**Exercise:**
Rewrite the lines that begin with the one containing "Question: Which point" and end with the last line, renaming "coffee machine" as "espresso maker" and leaving everything else as it is.

**Task data:**
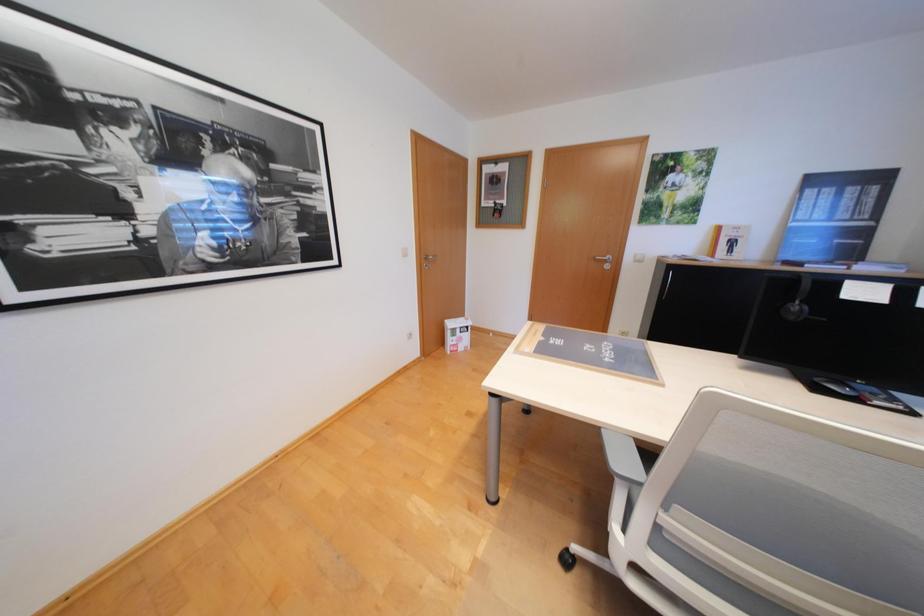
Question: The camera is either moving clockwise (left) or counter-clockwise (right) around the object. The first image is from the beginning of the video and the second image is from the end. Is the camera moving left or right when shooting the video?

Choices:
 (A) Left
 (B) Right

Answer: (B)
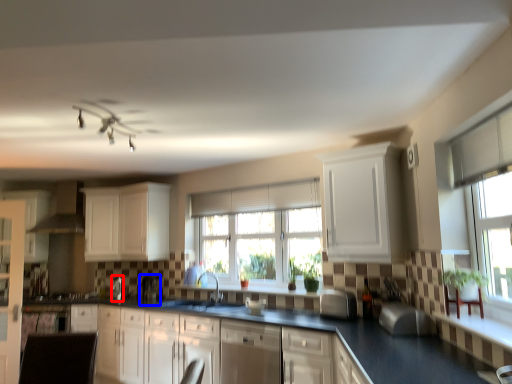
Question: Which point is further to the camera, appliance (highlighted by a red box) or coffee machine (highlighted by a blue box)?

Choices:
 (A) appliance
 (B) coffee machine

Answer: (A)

**In response:**
Question: Which point is further to the camera, appliance (highlighted by a red box) or espresso maker (highlighted by a blue box)?

Choices:
 (A) appliance
 (B) espresso maker

Answer: (A)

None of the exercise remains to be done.